**YOUR GOAL:** From the entries below, return exactly the lines beginning at the one that contains "purple brick A14:B14 level 1 -> none" and ending at the one that contains "orange brick H11:H13", both of them included, and only those lines.

**DATA PROVIDED:**
- Opening Delimiter -

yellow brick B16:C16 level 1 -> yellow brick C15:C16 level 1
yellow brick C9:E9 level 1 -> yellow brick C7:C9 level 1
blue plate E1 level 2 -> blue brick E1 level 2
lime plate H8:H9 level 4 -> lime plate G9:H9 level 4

- Closing Delimiter -
- Opening Delimiter -

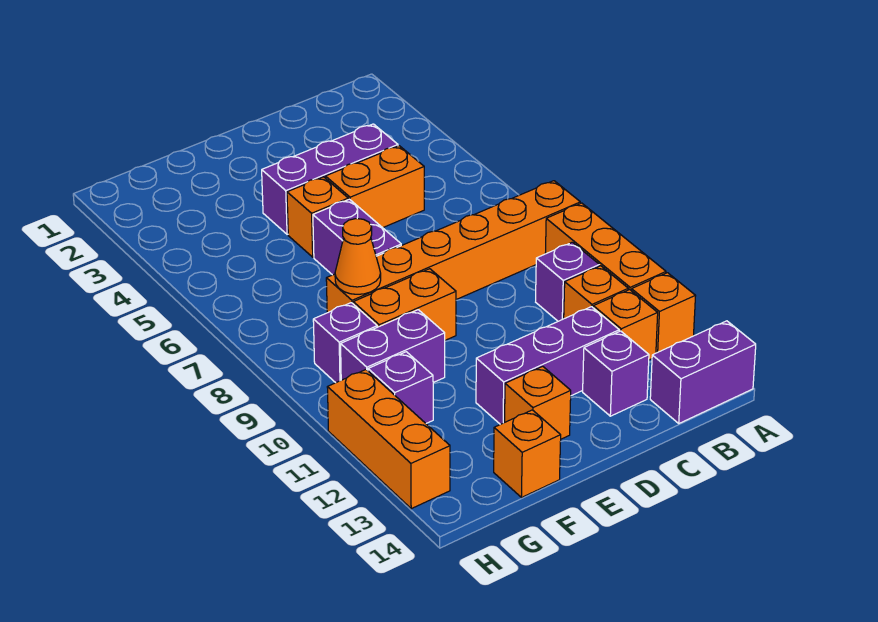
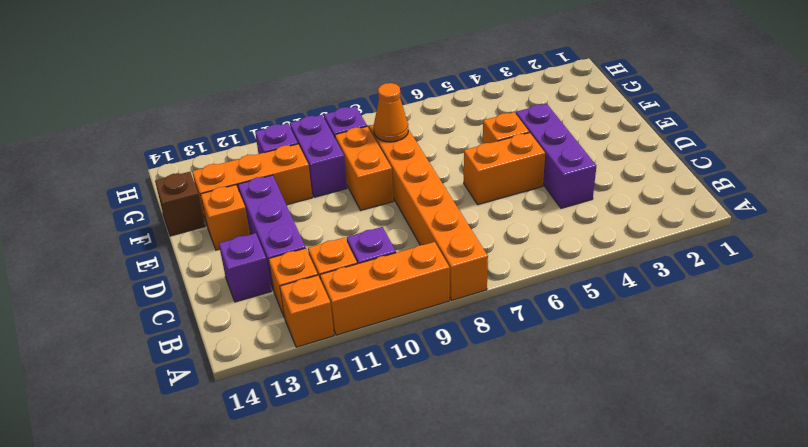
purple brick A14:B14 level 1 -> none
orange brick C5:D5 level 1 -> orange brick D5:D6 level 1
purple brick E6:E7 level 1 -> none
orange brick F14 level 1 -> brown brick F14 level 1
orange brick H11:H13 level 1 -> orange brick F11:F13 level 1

- Closing Delimiter -

**WRITTEN ANSWER:**
purple brick A14:B14 level 1 -> none
orange brick C5:D5 level 1 -> orange brick D5:D6 level 1
purple brick E6:E7 level 1 -> none
orange brick F14 level 1 -> brown brick F14 level 1
orange brick H11:H13 level 1 -> orange brick F11:F13 level 1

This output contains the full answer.